(Object correspondence data)
<<<<
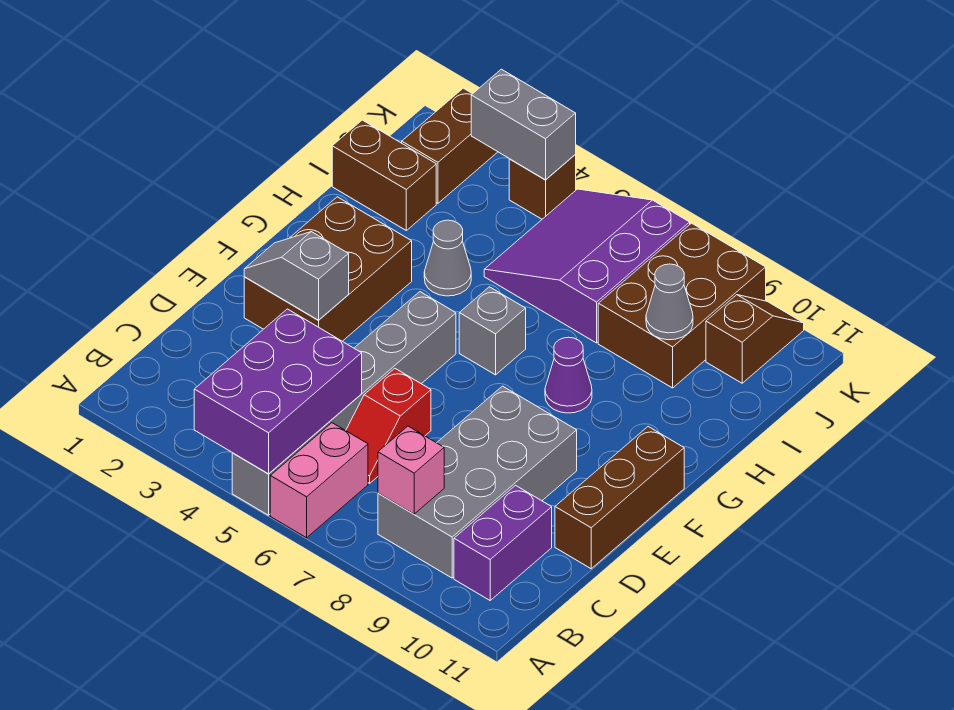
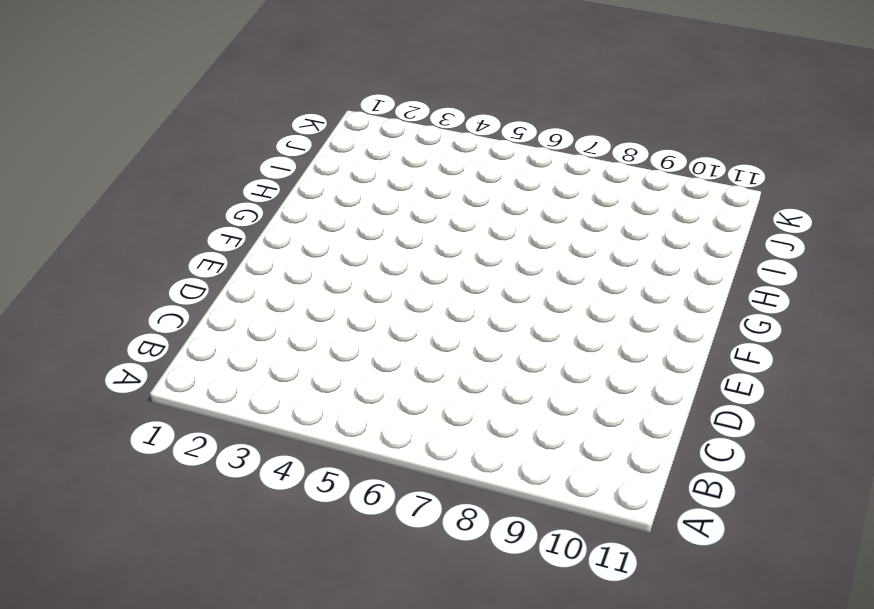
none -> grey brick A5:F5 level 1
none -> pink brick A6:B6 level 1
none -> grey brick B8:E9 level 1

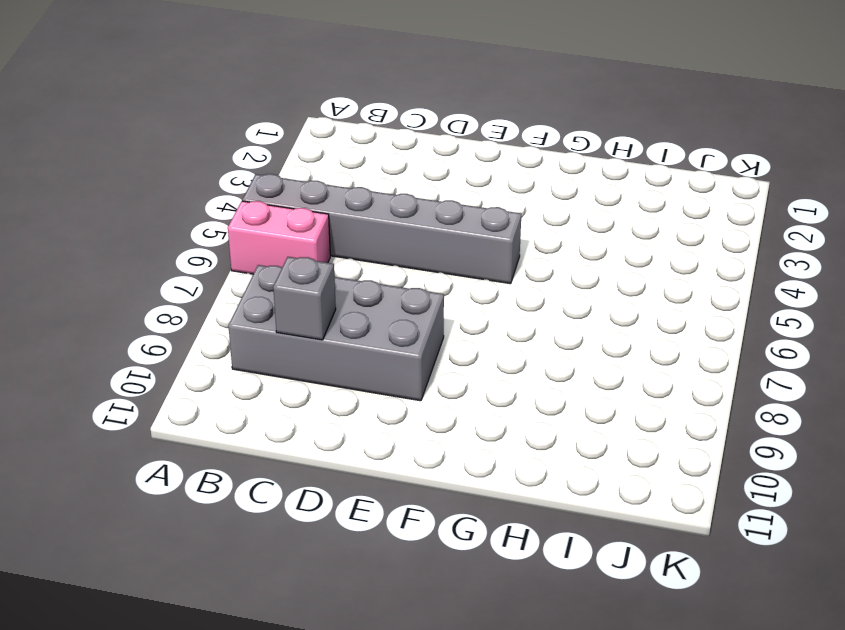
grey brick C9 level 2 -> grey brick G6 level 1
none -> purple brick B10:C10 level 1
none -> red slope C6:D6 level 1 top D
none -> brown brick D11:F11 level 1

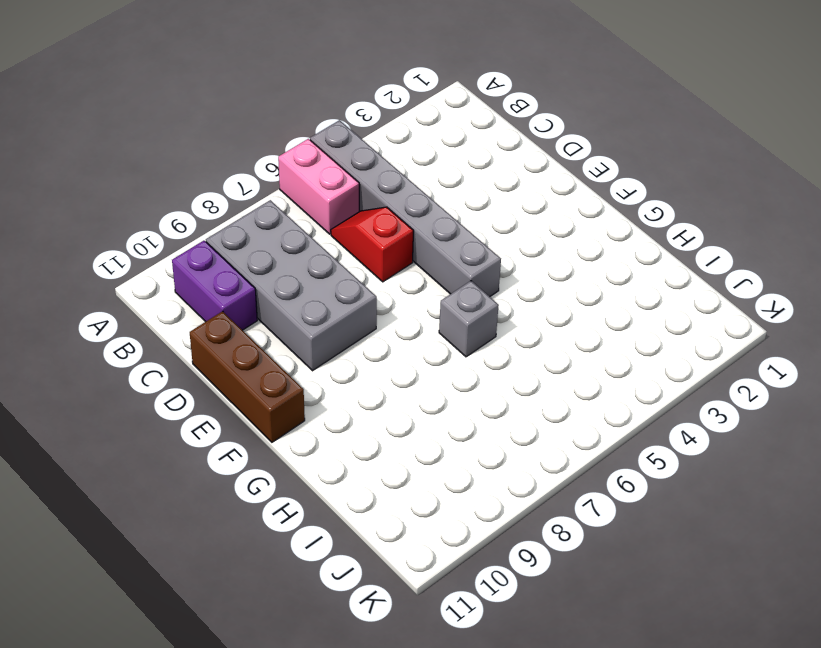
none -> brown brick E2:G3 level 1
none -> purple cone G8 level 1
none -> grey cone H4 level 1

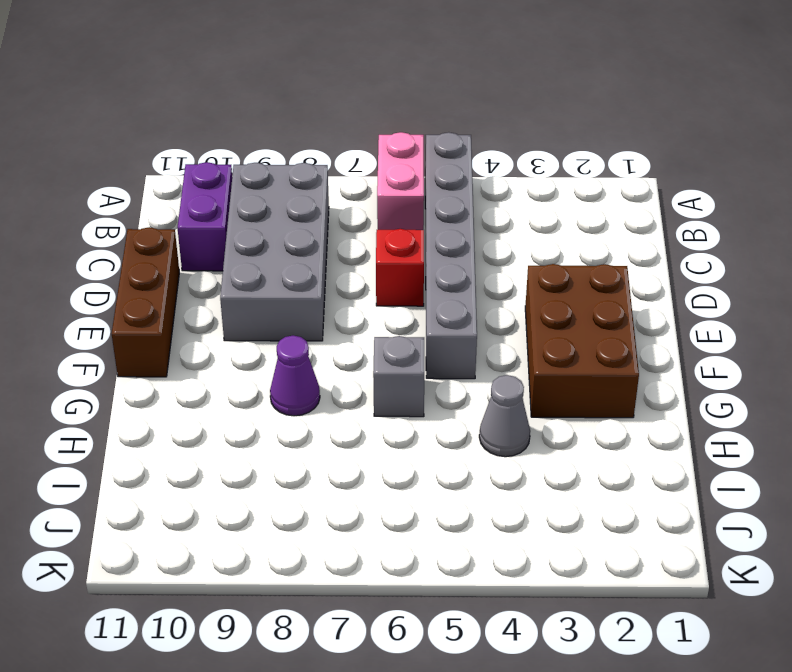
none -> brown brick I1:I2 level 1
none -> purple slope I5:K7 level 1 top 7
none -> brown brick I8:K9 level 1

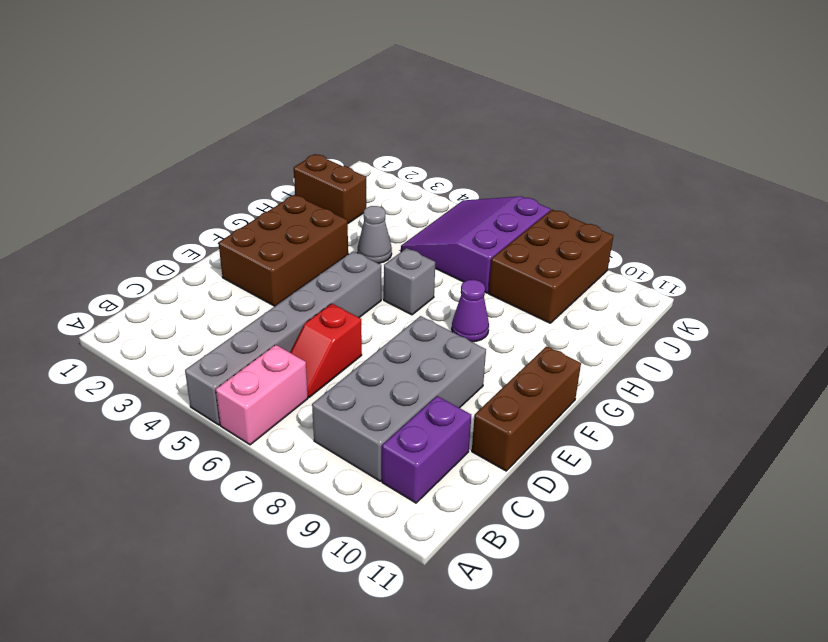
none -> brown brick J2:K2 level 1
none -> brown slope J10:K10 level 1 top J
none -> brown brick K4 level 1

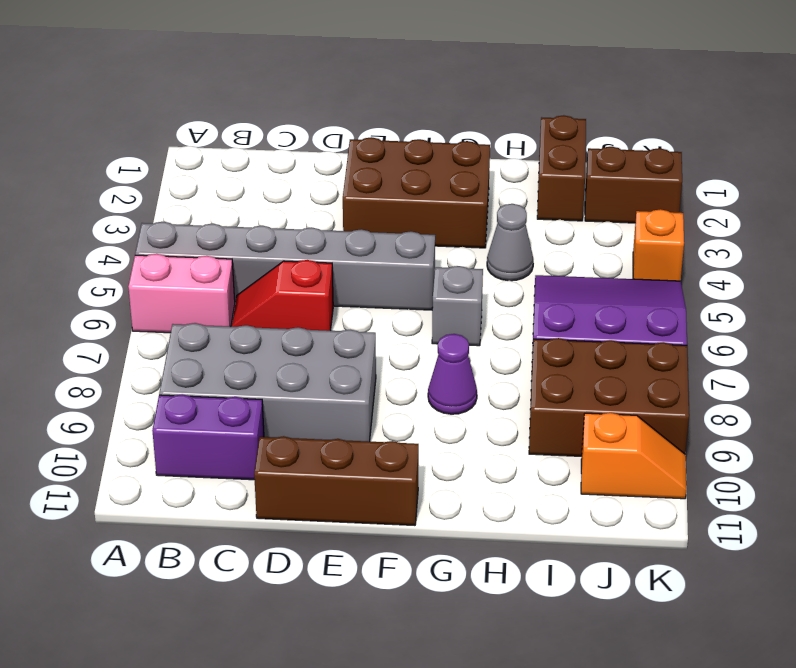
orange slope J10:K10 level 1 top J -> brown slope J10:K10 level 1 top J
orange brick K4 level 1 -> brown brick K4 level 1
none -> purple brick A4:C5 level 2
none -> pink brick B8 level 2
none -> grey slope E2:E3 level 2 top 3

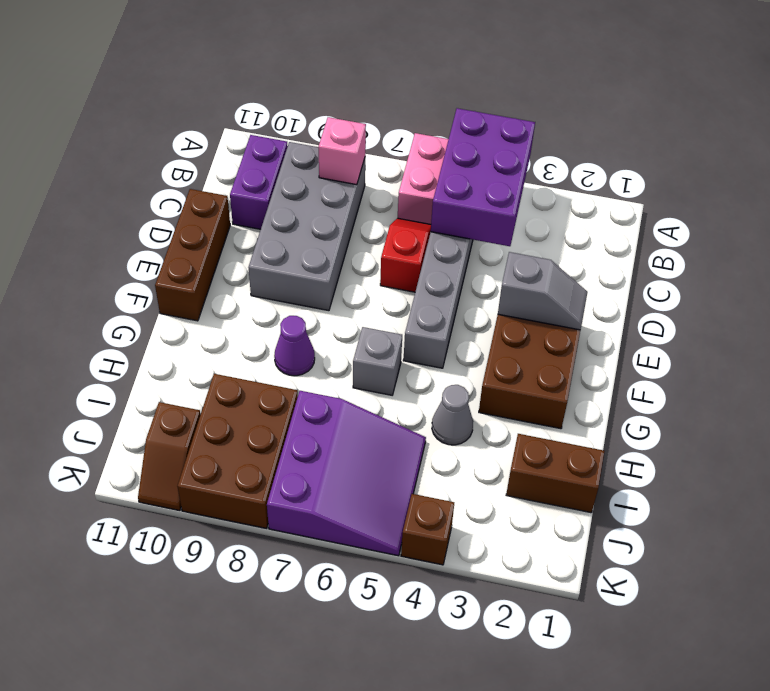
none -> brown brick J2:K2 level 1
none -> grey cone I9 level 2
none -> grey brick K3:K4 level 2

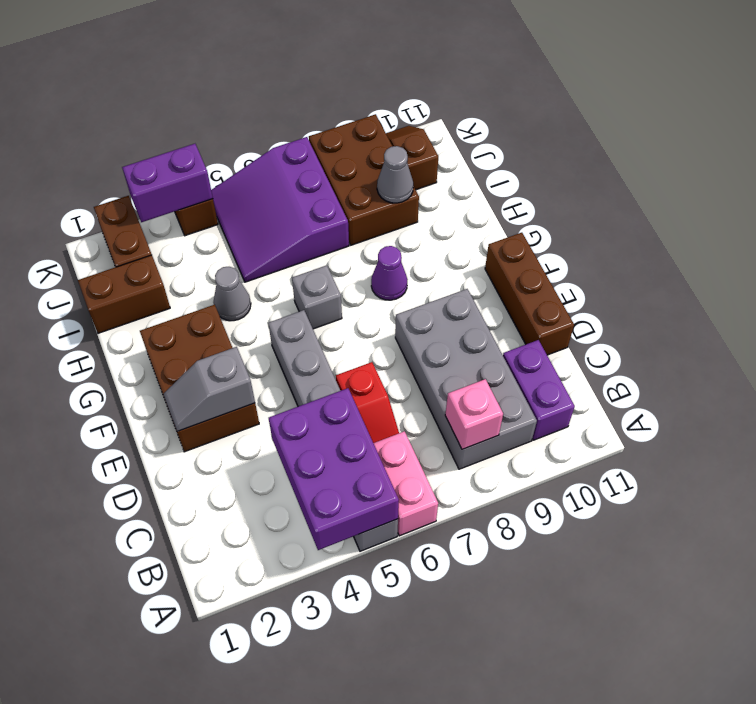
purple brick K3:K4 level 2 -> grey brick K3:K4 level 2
>>>>
<<<<
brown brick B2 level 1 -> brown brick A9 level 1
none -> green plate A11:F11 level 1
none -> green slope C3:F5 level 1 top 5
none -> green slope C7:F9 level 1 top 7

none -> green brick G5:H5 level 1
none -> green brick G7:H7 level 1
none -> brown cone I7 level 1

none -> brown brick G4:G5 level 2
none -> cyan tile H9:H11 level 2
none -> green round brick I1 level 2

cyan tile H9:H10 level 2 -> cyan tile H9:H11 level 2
>>>>
> Your instructions: Please reproduce the lines from the line with "none -> green slope C3:F5 level 1 top 5" to the line with "cyan tile H9:H10", both ends included, exactly as they appear above.

> Response to this exercise:
none -> green slope C3:F5 level 1 top 5
none -> green slope C7:F9 level 1 top 7

none -> green brick G5:H5 level 1
none -> green brick G7:H7 level 1
none -> brown cone I7 level 1

none -> brown brick G4:G5 level 2
none -> cyan tile H9:H11 level 2
none -> green round brick I1 level 2

cyan tile H9:H10 level 2 -> cyan tile H9:H11 level 2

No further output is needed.